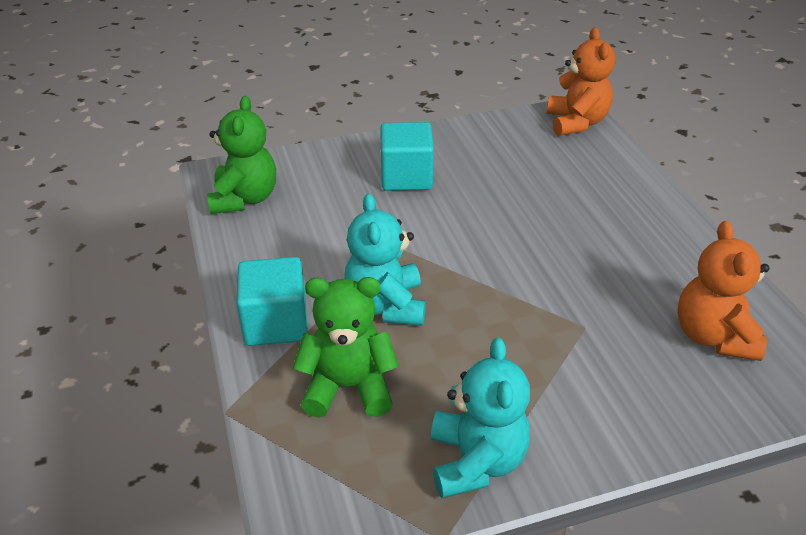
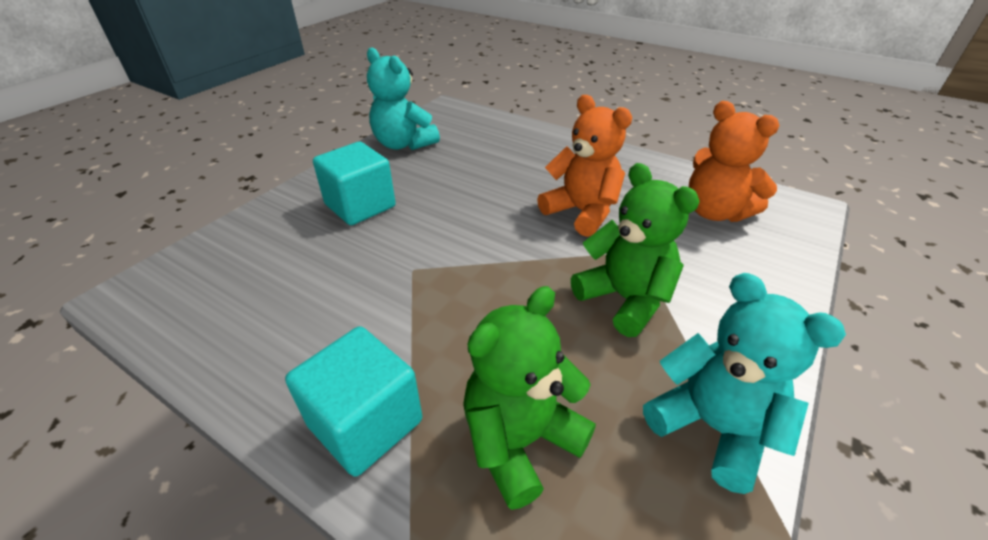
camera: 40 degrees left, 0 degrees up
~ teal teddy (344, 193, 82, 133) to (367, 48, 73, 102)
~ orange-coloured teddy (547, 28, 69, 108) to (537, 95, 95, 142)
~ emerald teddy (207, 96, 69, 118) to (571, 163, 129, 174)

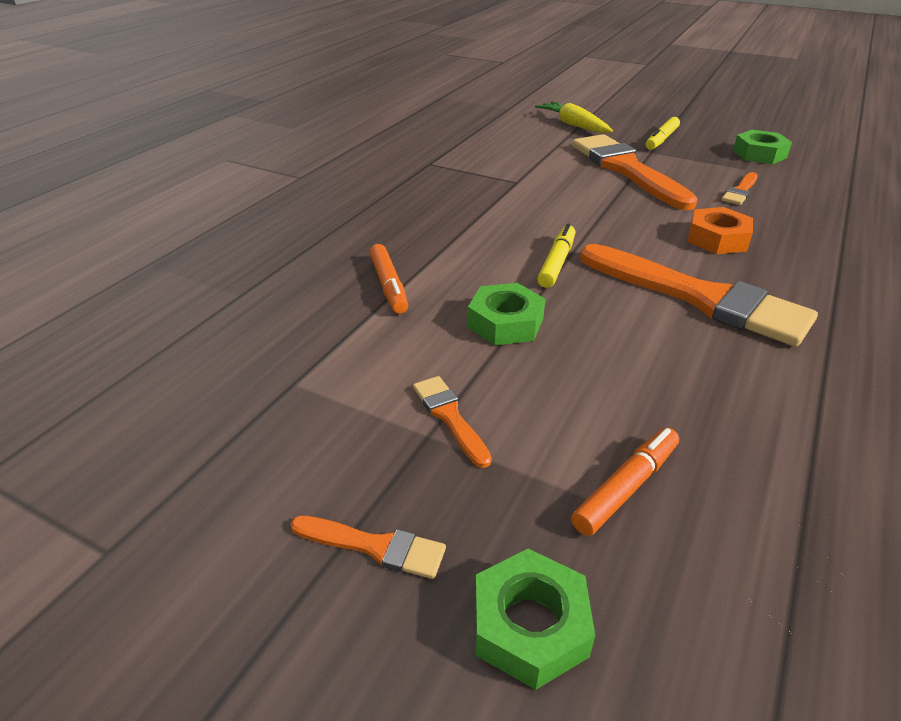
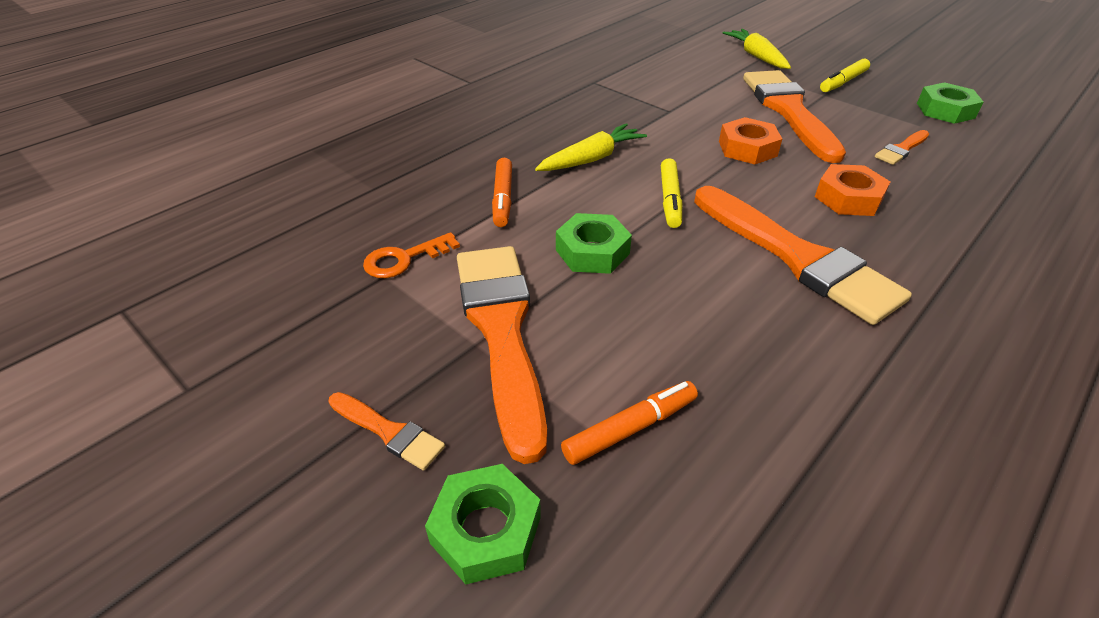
camera: 15 degrees right, 5 degrees up
+ orange-coloured key (363, 232, 97, 46)
~ orange-coloured paint brush (413, 376, 79, 92) = (457, 246, 90, 218) x2.27
+ bright yellow root vegetable (535, 123, 112, 48)
~ bright yellow marker (537, 224, 39, 64) = (661, 158, 21, 70) 150 degrees clockwise
+ orange-coloured nut (719, 117, 63, 47)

------------------------------------

▸ What to do: Set down every line above exactly, pictures excluded.

▸ Written reply:
camera: 40 degrees left, 0 degrees up
~ teal teddy (344, 193, 82, 133) to (367, 48, 73, 102)
~ orange-coloured teddy (547, 28, 69, 108) to (537, 95, 95, 142)
~ emerald teddy (207, 96, 69, 118) to (571, 163, 129, 174)

camera: 15 degrees right, 5 degrees up
+ orange-coloured key (363, 232, 97, 46)
~ orange-coloured paint brush (413, 376, 79, 92) = (457, 246, 90, 218) x2.27
+ bright yellow root vegetable (535, 123, 112, 48)
~ bright yellow marker (537, 224, 39, 64) = (661, 158, 21, 70) 150 degrees clockwise
+ orange-coloured nut (719, 117, 63, 47)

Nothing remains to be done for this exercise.